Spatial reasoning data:
──────────

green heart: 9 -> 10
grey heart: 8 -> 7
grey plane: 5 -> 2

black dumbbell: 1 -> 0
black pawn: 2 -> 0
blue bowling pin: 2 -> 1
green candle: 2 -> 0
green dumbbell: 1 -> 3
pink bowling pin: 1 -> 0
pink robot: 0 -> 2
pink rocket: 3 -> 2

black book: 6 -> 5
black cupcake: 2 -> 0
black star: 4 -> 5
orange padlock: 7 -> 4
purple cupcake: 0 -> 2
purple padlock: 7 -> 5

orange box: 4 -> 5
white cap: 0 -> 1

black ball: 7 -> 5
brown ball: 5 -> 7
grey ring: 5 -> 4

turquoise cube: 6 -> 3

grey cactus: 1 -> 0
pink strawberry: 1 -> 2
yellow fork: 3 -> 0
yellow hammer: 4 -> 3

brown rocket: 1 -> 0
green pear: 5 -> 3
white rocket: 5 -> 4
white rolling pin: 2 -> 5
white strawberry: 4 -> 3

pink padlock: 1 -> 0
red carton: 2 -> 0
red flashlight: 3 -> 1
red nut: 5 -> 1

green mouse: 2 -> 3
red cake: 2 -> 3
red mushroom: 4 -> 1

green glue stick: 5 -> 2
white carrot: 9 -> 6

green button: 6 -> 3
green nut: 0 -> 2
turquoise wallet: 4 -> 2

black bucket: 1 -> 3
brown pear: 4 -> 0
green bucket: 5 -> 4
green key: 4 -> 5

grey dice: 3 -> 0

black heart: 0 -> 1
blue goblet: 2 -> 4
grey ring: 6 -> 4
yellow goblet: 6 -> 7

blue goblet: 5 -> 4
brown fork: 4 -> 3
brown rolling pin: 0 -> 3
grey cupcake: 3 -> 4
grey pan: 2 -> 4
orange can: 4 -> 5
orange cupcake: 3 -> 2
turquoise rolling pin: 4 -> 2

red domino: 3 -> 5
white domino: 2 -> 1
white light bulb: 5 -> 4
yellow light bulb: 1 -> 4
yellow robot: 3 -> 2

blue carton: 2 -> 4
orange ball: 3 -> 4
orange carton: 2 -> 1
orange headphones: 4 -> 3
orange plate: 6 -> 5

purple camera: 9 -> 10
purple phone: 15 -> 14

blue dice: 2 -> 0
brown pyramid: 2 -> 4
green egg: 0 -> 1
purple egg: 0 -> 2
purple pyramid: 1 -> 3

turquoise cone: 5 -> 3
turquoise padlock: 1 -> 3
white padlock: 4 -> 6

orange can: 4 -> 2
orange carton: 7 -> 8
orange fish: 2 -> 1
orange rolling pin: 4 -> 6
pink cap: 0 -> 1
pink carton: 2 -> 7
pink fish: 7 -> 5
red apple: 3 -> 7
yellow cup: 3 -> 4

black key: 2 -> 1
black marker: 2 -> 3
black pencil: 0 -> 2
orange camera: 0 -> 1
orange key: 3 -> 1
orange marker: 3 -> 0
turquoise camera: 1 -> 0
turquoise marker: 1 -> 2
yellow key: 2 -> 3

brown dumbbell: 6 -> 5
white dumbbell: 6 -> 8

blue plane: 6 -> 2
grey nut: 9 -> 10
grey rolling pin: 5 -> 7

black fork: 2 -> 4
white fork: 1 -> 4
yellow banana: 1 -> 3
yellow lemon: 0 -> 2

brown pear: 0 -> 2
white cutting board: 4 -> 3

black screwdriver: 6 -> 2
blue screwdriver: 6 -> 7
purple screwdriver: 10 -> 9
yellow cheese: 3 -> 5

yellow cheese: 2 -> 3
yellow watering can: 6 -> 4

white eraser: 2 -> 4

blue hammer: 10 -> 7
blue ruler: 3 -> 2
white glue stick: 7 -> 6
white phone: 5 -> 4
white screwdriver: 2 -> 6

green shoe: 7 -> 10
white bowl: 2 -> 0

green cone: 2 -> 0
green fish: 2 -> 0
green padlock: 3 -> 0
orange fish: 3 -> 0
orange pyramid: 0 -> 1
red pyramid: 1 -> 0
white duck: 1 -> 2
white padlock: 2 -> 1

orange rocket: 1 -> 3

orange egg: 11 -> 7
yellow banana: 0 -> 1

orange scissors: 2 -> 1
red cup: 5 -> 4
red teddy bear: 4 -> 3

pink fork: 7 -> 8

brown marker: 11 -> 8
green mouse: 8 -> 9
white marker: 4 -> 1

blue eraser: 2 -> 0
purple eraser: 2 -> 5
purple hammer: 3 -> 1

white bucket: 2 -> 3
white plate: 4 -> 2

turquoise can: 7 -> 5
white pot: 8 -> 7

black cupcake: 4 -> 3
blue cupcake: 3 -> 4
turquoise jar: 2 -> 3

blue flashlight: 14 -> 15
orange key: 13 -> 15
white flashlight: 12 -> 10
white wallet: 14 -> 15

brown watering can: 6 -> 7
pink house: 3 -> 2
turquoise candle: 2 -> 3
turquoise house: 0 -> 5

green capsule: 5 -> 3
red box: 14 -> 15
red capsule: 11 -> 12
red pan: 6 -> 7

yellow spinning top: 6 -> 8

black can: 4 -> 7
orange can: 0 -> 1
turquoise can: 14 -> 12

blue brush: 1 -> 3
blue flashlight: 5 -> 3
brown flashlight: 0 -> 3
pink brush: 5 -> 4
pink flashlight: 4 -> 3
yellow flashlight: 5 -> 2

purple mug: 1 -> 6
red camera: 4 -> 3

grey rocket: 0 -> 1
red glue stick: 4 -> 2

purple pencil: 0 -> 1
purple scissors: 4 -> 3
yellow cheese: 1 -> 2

──────────

Description of the task: Copy out the data exactly as it stands, leaving nothing out.

Response:
green heart: 9 -> 10
grey heart: 8 -> 7
grey plane: 5 -> 2

black dumbbell: 1 -> 0
black pawn: 2 -> 0
blue bowling pin: 2 -> 1
green candle: 2 -> 0
green dumbbell: 1 -> 3
pink bowling pin: 1 -> 0
pink robot: 0 -> 2
pink rocket: 3 -> 2

black book: 6 -> 5
black cupcake: 2 -> 0
black star: 4 -> 5
orange padlock: 7 -> 4
purple cupcake: 0 -> 2
purple padlock: 7 -> 5

orange box: 4 -> 5
white cap: 0 -> 1

black ball: 7 -> 5
brown ball: 5 -> 7
grey ring: 5 -> 4

turquoise cube: 6 -> 3

grey cactus: 1 -> 0
pink strawberry: 1 -> 2
yellow fork: 3 -> 0
yellow hammer: 4 -> 3

brown rocket: 1 -> 0
green pear: 5 -> 3
white rocket: 5 -> 4
white rolling pin: 2 -> 5
white strawberry: 4 -> 3

pink padlock: 1 -> 0
red carton: 2 -> 0
red flashlight: 3 -> 1
red nut: 5 -> 1

green mouse: 2 -> 3
red cake: 2 -> 3
red mushroom: 4 -> 1

green glue stick: 5 -> 2
white carrot: 9 -> 6

green button: 6 -> 3
green nut: 0 -> 2
turquoise wallet: 4 -> 2

black bucket: 1 -> 3
brown pear: 4 -> 0
green bucket: 5 -> 4
green key: 4 -> 5

grey dice: 3 -> 0

black heart: 0 -> 1
blue goblet: 2 -> 4
grey ring: 6 -> 4
yellow goblet: 6 -> 7

blue goblet: 5 -> 4
brown fork: 4 -> 3
brown rolling pin: 0 -> 3
grey cupcake: 3 -> 4
grey pan: 2 -> 4
orange can: 4 -> 5
orange cupcake: 3 -> 2
turquoise rolling pin: 4 -> 2

red domino: 3 -> 5
white domino: 2 -> 1
white light bulb: 5 -> 4
yellow light bulb: 1 -> 4
yellow robot: 3 -> 2

blue carton: 2 -> 4
orange ball: 3 -> 4
orange carton: 2 -> 1
orange headphones: 4 -> 3
orange plate: 6 -> 5

purple camera: 9 -> 10
purple phone: 15 -> 14

blue dice: 2 -> 0
brown pyramid: 2 -> 4
green egg: 0 -> 1
purple egg: 0 -> 2
purple pyramid: 1 -> 3

turquoise cone: 5 -> 3
turquoise padlock: 1 -> 3
white padlock: 4 -> 6

orange can: 4 -> 2
orange carton: 7 -> 8
orange fish: 2 -> 1
orange rolling pin: 4 -> 6
pink cap: 0 -> 1
pink carton: 2 -> 7
pink fish: 7 -> 5
red apple: 3 -> 7
yellow cup: 3 -> 4

black key: 2 -> 1
black marker: 2 -> 3
black pencil: 0 -> 2
orange camera: 0 -> 1
orange key: 3 -> 1
orange marker: 3 -> 0
turquoise camera: 1 -> 0
turquoise marker: 1 -> 2
yellow key: 2 -> 3

brown dumbbell: 6 -> 5
white dumbbell: 6 -> 8

blue plane: 6 -> 2
grey nut: 9 -> 10
grey rolling pin: 5 -> 7

black fork: 2 -> 4
white fork: 1 -> 4
yellow banana: 1 -> 3
yellow lemon: 0 -> 2

brown pear: 0 -> 2
white cutting board: 4 -> 3

black screwdriver: 6 -> 2
blue screwdriver: 6 -> 7
purple screwdriver: 10 -> 9
yellow cheese: 3 -> 5

yellow cheese: 2 -> 3
yellow watering can: 6 -> 4

white eraser: 2 -> 4

blue hammer: 10 -> 7
blue ruler: 3 -> 2
white glue stick: 7 -> 6
white phone: 5 -> 4
white screwdriver: 2 -> 6

green shoe: 7 -> 10
white bowl: 2 -> 0

green cone: 2 -> 0
green fish: 2 -> 0
green padlock: 3 -> 0
orange fish: 3 -> 0
orange pyramid: 0 -> 1
red pyramid: 1 -> 0
white duck: 1 -> 2
white padlock: 2 -> 1

orange rocket: 1 -> 3

orange egg: 11 -> 7
yellow banana: 0 -> 1

orange scissors: 2 -> 1
red cup: 5 -> 4
red teddy bear: 4 -> 3

pink fork: 7 -> 8

brown marker: 11 -> 8
green mouse: 8 -> 9
white marker: 4 -> 1

blue eraser: 2 -> 0
purple eraser: 2 -> 5
purple hammer: 3 -> 1

white bucket: 2 -> 3
white plate: 4 -> 2

turquoise can: 7 -> 5
white pot: 8 -> 7

black cupcake: 4 -> 3
blue cupcake: 3 -> 4
turquoise jar: 2 -> 3

blue flashlight: 14 -> 15
orange key: 13 -> 15
white flashlight: 12 -> 10
white wallet: 14 -> 15

brown watering can: 6 -> 7
pink house: 3 -> 2
turquoise candle: 2 -> 3
turquoise house: 0 -> 5

green capsule: 5 -> 3
red box: 14 -> 15
red capsule: 11 -> 12
red pan: 6 -> 7

yellow spinning top: 6 -> 8

black can: 4 -> 7
orange can: 0 -> 1
turquoise can: 14 -> 12

blue brush: 1 -> 3
blue flashlight: 5 -> 3
brown flashlight: 0 -> 3
pink brush: 5 -> 4
pink flashlight: 4 -> 3
yellow flashlight: 5 -> 2

purple mug: 1 -> 6
red camera: 4 -> 3

grey rocket: 0 -> 1
red glue stick: 4 -> 2

purple pencil: 0 -> 1
purple scissors: 4 -> 3
yellow cheese: 1 -> 2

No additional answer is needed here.